» **What this task involves**
Copy out the entries unchanged, starting at the first line and ending with the line that contains "48: (611, 700)", which is also included.

Stored records
________

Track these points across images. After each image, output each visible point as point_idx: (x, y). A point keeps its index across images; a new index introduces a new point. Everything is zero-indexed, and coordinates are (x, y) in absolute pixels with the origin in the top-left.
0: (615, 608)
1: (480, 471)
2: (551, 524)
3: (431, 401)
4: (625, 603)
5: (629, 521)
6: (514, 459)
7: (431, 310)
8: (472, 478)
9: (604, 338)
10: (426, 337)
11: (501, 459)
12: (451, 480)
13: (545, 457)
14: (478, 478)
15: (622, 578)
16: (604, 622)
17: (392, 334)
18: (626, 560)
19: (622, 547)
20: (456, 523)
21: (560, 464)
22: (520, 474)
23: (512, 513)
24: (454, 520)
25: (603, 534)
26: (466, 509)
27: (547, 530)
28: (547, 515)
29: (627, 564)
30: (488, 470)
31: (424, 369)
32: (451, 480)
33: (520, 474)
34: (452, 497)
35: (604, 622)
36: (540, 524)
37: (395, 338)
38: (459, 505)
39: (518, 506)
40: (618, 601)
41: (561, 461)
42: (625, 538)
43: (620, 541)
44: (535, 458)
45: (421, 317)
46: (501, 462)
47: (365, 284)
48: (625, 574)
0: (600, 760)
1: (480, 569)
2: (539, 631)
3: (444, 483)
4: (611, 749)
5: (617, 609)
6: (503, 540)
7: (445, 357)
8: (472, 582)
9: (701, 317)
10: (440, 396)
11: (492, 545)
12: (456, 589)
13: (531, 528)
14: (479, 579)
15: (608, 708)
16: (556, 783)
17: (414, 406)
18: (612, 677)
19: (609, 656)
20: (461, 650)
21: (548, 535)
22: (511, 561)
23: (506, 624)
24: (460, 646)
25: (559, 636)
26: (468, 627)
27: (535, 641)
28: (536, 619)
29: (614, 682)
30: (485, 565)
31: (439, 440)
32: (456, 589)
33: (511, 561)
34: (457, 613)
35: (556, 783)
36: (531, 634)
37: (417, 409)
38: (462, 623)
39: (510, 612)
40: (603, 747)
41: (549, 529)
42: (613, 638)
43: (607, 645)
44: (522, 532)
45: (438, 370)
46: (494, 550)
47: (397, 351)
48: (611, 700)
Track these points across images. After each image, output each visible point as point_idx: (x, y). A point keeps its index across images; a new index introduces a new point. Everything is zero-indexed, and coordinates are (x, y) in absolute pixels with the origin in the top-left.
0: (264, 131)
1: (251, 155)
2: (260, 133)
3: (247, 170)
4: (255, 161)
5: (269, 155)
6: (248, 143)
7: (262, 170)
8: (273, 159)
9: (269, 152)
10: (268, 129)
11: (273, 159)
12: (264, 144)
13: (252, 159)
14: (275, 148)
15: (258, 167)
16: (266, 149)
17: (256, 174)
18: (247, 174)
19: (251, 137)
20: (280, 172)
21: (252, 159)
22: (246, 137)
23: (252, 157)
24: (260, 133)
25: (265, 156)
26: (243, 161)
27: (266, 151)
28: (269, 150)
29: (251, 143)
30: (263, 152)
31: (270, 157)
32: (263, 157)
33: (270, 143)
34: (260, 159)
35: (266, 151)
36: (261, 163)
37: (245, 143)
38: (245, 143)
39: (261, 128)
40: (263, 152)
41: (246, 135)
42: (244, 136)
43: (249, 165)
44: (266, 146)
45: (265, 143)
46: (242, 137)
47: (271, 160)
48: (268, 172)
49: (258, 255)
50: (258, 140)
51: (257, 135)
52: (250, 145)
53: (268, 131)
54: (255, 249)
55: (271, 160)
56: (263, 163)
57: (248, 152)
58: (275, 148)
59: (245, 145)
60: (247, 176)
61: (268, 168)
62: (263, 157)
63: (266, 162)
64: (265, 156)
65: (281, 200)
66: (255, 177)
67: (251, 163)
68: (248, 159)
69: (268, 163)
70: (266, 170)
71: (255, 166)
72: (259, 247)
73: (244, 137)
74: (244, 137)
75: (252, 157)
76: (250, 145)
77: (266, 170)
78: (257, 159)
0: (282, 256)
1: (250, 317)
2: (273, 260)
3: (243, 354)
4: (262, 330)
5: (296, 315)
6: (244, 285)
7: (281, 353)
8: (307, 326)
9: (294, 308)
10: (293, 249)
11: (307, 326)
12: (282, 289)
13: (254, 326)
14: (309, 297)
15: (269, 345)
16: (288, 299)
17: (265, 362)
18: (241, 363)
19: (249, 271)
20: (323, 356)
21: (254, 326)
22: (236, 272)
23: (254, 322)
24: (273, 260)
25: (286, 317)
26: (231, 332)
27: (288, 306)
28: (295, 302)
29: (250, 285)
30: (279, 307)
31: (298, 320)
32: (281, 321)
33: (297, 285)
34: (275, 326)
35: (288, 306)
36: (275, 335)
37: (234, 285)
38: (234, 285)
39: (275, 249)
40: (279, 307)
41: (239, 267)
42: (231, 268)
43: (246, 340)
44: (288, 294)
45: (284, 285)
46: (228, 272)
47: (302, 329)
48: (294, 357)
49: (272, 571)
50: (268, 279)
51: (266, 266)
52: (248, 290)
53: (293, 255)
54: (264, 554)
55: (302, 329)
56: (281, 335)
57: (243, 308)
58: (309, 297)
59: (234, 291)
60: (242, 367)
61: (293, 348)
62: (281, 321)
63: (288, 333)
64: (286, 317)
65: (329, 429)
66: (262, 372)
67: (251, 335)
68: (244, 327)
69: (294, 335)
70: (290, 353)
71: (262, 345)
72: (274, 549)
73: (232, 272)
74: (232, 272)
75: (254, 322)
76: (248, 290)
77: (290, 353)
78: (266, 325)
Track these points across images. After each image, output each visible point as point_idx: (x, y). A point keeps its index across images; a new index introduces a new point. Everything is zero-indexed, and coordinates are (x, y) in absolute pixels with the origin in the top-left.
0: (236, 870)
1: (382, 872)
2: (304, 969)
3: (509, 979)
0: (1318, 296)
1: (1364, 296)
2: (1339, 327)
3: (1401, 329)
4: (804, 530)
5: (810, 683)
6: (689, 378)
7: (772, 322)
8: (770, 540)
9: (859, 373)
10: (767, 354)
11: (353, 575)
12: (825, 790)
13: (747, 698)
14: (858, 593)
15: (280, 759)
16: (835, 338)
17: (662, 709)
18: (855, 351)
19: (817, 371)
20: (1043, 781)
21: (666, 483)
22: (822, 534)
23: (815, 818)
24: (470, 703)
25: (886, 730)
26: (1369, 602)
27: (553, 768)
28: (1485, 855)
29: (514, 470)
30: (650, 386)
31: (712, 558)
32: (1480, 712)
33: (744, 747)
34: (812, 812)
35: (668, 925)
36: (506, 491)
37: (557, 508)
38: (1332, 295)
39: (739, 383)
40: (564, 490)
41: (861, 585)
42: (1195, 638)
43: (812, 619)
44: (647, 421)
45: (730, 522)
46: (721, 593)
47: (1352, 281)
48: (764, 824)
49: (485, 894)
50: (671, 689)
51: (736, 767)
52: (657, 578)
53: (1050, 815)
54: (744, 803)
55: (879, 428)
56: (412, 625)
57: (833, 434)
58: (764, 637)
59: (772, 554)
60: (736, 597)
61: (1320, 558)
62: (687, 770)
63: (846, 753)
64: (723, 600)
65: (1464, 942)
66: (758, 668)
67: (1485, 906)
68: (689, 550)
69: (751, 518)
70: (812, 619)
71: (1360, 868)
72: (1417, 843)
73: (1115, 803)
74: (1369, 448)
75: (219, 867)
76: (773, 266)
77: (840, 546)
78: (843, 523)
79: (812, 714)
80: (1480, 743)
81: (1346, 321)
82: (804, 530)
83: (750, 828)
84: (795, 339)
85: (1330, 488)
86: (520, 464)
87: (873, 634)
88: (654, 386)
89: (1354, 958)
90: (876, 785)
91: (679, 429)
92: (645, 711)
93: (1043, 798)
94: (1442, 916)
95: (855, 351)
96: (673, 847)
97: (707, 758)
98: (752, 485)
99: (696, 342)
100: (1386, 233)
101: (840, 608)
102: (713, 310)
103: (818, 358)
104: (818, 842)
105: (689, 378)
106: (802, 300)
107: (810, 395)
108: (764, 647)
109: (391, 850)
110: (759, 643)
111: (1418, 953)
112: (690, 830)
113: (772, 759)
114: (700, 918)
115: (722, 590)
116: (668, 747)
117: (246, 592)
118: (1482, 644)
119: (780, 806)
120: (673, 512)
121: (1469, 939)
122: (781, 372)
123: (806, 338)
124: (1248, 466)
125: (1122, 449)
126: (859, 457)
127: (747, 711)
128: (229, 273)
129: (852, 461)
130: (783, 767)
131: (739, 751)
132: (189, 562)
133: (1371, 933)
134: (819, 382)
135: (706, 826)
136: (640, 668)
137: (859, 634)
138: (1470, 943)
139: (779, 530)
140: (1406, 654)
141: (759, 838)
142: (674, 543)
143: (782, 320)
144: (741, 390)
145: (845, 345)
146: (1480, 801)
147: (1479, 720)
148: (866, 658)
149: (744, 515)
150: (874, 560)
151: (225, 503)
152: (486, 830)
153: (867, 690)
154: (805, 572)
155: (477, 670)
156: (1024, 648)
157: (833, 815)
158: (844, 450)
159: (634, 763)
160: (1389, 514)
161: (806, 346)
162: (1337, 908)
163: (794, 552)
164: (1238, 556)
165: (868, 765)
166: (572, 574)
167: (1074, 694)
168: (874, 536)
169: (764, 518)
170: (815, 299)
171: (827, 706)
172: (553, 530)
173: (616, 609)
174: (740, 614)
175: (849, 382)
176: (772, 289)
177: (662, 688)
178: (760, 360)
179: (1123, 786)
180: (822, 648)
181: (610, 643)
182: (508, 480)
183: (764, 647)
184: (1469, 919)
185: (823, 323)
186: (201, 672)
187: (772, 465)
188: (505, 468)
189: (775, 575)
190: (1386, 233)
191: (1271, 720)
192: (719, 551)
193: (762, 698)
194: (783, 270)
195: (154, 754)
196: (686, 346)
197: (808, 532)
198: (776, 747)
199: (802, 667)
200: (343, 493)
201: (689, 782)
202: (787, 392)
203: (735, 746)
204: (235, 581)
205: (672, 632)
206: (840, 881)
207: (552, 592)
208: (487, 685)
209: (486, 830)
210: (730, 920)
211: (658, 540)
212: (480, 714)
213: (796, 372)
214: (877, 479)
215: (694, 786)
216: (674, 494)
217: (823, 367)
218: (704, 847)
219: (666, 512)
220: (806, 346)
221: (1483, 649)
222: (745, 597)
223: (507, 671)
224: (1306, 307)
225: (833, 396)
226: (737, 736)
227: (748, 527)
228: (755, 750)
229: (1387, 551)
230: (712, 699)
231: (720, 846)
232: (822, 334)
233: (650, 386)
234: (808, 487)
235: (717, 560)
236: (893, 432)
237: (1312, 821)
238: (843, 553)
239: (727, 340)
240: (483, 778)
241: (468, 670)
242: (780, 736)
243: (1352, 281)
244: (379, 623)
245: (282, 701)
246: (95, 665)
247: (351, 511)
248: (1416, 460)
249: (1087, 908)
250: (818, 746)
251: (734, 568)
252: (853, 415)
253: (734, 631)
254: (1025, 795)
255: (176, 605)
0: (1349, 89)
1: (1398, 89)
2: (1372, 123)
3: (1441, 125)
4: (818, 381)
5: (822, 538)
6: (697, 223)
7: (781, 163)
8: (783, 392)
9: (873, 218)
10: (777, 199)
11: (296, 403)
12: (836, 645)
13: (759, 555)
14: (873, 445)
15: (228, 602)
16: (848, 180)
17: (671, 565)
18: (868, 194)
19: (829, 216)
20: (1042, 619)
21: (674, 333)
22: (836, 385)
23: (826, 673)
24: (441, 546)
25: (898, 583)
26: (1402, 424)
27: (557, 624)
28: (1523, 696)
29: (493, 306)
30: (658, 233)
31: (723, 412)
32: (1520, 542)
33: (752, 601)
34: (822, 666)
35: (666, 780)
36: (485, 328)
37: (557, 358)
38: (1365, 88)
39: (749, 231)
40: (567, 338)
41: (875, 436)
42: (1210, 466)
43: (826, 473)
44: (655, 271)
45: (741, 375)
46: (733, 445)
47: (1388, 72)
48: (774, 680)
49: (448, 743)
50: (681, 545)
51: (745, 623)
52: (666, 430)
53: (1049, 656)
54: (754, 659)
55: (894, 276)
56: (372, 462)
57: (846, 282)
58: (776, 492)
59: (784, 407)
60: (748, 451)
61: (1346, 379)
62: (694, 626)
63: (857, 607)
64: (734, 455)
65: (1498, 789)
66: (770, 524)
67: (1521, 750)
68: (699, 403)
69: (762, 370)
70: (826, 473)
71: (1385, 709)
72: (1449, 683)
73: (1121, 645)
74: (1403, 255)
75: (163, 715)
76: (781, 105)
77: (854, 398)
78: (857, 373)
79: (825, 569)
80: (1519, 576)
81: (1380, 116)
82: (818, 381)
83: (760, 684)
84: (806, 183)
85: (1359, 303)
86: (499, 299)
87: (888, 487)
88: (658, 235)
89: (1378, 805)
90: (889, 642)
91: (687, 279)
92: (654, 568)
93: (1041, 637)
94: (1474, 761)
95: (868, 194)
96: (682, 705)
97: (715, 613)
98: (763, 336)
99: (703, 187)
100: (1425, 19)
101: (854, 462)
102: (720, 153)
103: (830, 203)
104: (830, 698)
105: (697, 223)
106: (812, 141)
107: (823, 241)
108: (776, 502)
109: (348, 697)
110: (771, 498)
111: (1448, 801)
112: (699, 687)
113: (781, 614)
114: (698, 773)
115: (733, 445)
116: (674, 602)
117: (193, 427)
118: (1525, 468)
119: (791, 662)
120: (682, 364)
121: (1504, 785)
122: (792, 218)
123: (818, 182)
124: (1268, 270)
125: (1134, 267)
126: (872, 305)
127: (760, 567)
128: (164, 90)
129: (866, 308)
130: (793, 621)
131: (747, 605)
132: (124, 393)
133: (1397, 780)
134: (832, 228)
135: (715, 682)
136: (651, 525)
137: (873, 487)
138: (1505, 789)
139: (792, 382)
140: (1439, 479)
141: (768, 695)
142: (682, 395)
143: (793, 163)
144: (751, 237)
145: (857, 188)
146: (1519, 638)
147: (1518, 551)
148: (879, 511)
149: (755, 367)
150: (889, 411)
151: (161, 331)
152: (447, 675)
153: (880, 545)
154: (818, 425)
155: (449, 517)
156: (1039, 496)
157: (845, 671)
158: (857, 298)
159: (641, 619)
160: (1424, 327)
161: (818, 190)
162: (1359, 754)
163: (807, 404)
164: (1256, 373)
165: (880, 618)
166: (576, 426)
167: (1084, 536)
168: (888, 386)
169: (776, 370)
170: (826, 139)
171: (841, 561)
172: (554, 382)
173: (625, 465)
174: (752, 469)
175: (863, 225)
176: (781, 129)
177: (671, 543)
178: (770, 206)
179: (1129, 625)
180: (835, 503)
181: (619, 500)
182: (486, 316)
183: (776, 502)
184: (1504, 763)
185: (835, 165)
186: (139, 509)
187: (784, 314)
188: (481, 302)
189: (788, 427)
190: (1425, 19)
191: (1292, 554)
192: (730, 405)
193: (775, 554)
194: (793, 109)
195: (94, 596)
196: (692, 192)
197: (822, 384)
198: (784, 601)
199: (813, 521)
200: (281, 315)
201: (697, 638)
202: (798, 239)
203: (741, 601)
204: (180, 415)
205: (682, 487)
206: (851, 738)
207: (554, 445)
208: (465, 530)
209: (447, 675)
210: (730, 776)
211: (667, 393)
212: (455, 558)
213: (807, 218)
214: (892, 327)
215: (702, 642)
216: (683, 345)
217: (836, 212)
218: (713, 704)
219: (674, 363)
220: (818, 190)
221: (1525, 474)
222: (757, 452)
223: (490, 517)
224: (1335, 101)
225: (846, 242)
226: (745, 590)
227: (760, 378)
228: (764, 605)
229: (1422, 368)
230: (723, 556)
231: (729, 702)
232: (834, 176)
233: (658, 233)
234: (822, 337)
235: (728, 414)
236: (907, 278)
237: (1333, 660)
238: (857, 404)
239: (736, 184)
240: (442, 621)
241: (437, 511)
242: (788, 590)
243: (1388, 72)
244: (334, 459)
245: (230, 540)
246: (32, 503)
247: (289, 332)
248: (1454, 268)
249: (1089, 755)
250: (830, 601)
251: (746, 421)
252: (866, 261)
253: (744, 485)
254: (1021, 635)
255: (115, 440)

________

» **Written solution**
Track these points across images. After each image, output each visible point as point_idx: (x, y). A point keeps its index across images; a new index introduces a new point. Everything is zero-indexed, and coordinates are (x, y) in absolute pixels with the origin in the top-left.
0: (615, 608)
1: (480, 471)
2: (551, 524)
3: (431, 401)
4: (625, 603)
5: (629, 521)
6: (514, 459)
7: (431, 310)
8: (472, 478)
9: (604, 338)
10: (426, 337)
11: (501, 459)
12: (451, 480)
13: (545, 457)
14: (478, 478)
15: (622, 578)
16: (604, 622)
17: (392, 334)
18: (626, 560)
19: (622, 547)
20: (456, 523)
21: (560, 464)
22: (520, 474)
23: (512, 513)
24: (454, 520)
25: (603, 534)
26: (466, 509)
27: (547, 530)
28: (547, 515)
29: (627, 564)
30: (488, 470)
31: (424, 369)
32: (451, 480)
33: (520, 474)
34: (452, 497)
35: (604, 622)
36: (540, 524)
37: (395, 338)
38: (459, 505)
39: (518, 506)
40: (618, 601)
41: (561, 461)
42: (625, 538)
43: (620, 541)
44: (535, 458)
45: (421, 317)
46: (501, 462)
47: (365, 284)
48: (625, 574)
0: (600, 760)
1: (480, 569)
2: (539, 631)
3: (444, 483)
4: (611, 749)
5: (617, 609)
6: (503, 540)
7: (445, 357)
8: (472, 582)
9: (701, 317)
10: (440, 396)
11: (492, 545)
12: (456, 589)
13: (531, 528)
14: (479, 579)
15: (608, 708)
16: (556, 783)
17: (414, 406)
18: (612, 677)
19: (609, 656)
20: (461, 650)
21: (548, 535)
22: (511, 561)
23: (506, 624)
24: (460, 646)
25: (559, 636)
26: (468, 627)
27: (535, 641)
28: (536, 619)
29: (614, 682)
30: (485, 565)
31: (439, 440)
32: (456, 589)
33: (511, 561)
34: (457, 613)
35: (556, 783)
36: (531, 634)
37: (417, 409)
38: (462, 623)
39: (510, 612)
40: (603, 747)
41: (549, 529)
42: (613, 638)
43: (607, 645)
44: (522, 532)
45: (438, 370)
46: (494, 550)
47: (397, 351)
48: (611, 700)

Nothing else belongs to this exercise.